• **Task item**: List all lines in the material below that contain "stick".
= Beginning of Section =
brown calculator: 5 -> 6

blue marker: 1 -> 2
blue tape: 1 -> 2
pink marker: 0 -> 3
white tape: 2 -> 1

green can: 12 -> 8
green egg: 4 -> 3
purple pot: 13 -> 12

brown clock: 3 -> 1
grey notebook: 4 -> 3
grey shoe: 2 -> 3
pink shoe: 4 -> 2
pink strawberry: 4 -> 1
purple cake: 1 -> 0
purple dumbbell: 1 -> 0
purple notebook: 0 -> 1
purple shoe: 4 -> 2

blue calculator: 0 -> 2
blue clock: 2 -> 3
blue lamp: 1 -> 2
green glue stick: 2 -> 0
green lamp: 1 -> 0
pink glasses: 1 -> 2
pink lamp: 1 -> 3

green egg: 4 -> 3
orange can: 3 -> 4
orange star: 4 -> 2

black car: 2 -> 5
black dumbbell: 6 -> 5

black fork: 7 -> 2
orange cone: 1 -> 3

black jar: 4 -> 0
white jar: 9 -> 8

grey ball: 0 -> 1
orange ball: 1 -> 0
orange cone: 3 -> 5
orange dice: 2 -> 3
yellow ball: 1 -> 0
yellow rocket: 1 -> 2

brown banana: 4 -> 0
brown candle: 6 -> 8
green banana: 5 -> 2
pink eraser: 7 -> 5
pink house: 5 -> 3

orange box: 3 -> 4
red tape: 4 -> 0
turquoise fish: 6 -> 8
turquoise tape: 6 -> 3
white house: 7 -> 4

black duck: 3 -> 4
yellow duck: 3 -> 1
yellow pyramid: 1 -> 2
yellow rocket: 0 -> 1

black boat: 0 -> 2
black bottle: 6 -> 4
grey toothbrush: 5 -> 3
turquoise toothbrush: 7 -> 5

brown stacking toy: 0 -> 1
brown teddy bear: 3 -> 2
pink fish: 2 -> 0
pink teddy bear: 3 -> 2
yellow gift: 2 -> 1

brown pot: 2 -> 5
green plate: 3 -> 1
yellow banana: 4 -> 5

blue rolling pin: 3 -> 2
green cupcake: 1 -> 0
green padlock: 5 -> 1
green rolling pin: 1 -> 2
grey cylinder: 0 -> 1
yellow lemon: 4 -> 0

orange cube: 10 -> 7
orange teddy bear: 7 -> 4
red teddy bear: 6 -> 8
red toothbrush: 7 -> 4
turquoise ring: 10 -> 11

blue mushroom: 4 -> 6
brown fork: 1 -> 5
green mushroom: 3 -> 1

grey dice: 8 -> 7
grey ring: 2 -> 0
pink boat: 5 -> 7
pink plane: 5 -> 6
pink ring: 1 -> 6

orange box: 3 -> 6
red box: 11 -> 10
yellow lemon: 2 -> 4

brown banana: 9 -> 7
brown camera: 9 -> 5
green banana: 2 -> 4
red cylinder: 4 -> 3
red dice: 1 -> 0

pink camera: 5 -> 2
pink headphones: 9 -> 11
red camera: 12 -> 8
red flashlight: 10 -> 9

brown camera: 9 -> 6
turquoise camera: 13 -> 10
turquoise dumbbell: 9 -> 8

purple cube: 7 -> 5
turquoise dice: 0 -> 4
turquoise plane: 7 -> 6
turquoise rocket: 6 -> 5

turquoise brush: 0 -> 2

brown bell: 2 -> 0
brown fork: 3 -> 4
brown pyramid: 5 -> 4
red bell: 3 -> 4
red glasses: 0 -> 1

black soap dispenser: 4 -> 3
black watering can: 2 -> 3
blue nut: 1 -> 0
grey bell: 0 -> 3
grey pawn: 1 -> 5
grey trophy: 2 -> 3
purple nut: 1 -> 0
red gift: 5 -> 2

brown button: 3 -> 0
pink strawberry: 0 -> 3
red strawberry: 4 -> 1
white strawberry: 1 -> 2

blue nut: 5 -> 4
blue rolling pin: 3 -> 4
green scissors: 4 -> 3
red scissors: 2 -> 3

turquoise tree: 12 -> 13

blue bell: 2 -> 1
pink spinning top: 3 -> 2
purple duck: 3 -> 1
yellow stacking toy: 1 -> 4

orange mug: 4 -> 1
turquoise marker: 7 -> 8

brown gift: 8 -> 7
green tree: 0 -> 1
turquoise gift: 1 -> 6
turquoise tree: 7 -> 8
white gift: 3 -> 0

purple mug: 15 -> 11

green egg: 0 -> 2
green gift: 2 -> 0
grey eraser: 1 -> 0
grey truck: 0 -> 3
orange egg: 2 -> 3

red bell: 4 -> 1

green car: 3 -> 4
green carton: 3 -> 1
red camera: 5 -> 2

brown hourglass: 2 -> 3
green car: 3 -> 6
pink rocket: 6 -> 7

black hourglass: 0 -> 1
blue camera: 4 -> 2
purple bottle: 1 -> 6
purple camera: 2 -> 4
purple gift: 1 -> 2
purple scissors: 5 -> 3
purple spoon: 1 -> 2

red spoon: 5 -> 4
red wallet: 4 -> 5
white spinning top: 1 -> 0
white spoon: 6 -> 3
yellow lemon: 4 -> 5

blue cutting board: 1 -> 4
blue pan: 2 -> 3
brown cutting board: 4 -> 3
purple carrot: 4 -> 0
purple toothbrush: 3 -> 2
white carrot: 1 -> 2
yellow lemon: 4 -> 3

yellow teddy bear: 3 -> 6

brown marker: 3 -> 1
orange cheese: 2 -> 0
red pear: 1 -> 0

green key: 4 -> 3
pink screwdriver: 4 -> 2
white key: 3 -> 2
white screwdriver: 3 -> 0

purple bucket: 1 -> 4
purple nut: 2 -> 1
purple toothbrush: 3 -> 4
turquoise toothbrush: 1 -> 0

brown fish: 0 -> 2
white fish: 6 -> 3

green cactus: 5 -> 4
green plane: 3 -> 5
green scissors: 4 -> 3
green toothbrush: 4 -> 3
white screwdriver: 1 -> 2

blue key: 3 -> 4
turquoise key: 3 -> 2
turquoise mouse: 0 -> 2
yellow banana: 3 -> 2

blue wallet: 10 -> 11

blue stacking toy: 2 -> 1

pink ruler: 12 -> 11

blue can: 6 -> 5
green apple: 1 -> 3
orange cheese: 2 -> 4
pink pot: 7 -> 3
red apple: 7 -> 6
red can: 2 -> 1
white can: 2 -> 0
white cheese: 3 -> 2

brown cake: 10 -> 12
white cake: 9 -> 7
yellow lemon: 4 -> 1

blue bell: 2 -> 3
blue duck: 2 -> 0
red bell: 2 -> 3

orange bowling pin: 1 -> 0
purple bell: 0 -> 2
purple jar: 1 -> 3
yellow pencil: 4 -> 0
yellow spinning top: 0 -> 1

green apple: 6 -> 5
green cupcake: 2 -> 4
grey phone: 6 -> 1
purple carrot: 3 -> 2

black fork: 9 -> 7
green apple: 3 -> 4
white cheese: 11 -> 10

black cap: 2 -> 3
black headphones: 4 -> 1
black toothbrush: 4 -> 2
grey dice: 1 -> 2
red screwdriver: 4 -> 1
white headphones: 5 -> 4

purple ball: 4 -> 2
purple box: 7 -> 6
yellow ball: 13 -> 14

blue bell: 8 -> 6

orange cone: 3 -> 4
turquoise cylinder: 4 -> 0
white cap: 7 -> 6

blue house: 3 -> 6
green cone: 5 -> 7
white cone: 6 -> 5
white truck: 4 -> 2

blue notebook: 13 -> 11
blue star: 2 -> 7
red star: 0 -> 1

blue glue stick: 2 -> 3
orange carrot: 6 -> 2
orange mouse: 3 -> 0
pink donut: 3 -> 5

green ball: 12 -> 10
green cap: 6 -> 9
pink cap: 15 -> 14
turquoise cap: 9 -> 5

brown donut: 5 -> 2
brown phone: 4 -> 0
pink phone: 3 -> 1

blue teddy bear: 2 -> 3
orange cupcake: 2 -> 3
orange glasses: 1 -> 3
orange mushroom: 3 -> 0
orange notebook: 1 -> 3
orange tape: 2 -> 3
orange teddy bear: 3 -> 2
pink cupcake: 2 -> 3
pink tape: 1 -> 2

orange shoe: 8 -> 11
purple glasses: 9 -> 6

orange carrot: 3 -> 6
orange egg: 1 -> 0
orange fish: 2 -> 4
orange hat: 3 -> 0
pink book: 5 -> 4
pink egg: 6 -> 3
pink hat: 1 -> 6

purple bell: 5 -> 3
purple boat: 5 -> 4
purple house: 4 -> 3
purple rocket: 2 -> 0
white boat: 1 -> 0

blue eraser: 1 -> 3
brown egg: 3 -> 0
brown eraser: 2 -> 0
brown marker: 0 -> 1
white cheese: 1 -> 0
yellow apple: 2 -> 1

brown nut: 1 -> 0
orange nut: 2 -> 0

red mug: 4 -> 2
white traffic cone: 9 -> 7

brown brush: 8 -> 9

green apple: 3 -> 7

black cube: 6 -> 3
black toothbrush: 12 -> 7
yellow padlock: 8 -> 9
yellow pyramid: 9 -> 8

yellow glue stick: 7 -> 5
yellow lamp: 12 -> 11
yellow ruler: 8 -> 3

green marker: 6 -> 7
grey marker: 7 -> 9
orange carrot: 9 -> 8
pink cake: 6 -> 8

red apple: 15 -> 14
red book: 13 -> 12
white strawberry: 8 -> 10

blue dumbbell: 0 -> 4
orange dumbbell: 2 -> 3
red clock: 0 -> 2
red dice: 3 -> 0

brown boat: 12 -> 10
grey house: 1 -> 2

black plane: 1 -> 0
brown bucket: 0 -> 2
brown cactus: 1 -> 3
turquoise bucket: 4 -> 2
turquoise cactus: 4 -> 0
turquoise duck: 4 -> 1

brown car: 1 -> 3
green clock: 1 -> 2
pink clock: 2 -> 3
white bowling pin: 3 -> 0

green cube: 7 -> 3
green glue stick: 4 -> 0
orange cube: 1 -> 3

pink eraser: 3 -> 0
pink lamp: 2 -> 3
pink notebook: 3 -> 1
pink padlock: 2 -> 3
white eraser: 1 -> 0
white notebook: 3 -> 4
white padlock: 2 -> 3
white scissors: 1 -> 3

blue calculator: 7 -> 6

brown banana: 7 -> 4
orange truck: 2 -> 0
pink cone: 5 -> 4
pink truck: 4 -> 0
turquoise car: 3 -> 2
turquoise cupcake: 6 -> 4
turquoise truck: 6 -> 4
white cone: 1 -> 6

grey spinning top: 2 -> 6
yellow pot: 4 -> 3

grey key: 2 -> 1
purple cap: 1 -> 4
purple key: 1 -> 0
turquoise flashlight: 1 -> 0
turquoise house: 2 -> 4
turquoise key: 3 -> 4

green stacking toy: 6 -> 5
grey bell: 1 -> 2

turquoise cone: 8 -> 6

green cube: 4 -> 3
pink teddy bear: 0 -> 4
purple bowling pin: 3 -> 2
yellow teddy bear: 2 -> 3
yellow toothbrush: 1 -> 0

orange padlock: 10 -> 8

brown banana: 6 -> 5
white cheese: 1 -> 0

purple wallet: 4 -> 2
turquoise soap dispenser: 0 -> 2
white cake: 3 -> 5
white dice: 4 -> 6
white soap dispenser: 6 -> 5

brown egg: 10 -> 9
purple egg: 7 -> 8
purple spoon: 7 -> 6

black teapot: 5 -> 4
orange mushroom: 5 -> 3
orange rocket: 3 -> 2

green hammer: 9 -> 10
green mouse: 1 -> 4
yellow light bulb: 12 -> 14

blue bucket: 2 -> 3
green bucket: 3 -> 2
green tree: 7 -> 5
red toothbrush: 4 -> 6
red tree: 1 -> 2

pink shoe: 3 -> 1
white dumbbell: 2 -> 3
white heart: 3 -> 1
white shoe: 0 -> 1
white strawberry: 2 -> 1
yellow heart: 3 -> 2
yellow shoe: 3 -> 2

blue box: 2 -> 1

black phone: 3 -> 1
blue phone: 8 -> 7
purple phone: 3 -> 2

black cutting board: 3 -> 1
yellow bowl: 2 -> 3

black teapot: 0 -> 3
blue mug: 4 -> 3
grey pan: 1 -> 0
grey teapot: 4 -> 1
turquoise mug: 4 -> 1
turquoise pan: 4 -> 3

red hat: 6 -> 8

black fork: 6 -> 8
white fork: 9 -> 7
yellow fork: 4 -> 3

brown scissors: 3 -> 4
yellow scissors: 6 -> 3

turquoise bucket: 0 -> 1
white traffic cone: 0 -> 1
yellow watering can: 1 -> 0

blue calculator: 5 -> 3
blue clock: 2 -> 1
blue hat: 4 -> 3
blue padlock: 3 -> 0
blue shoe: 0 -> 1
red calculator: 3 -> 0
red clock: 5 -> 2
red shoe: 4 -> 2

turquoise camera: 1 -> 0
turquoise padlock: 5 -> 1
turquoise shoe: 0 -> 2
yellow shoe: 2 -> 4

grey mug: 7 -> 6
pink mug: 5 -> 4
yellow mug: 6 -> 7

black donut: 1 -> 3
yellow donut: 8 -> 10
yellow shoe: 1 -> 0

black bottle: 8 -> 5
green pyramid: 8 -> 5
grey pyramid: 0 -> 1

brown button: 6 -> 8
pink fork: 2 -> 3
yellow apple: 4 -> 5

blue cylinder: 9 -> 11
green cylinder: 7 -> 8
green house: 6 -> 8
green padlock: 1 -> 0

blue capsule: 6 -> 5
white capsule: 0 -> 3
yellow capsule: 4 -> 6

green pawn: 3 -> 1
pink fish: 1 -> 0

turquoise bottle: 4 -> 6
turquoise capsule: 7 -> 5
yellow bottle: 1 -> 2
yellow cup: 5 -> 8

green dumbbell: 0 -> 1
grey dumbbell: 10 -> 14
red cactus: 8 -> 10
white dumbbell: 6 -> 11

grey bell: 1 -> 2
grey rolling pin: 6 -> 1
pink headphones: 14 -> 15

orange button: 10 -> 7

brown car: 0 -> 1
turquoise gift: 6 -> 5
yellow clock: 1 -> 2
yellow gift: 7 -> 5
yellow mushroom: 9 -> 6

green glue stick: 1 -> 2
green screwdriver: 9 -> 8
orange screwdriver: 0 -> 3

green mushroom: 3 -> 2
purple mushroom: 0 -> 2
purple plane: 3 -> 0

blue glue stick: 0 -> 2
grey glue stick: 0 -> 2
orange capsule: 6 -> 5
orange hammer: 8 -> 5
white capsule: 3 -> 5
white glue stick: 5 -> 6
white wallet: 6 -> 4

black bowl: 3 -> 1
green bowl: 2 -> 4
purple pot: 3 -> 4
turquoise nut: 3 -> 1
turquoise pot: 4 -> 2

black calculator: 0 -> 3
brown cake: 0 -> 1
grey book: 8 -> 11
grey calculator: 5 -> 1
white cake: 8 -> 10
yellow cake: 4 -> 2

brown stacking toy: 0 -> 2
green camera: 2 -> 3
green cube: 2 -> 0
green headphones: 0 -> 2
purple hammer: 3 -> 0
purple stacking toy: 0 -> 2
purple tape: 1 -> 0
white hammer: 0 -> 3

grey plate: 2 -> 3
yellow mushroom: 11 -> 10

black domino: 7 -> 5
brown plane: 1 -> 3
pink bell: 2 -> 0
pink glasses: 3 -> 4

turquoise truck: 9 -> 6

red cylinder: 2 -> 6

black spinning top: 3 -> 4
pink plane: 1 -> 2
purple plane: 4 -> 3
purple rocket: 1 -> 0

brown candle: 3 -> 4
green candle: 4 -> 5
= End of Section =
• **Your response**:
green glue stick: 2 -> 0
blue glue stick: 2 -> 3
yellow glue stick: 7 -> 5
green glue stick: 4 -> 0
green glue stick: 1 -> 2
blue glue stick: 0 -> 2
grey glue stick: 0 -> 2
white glue stick: 5 -> 6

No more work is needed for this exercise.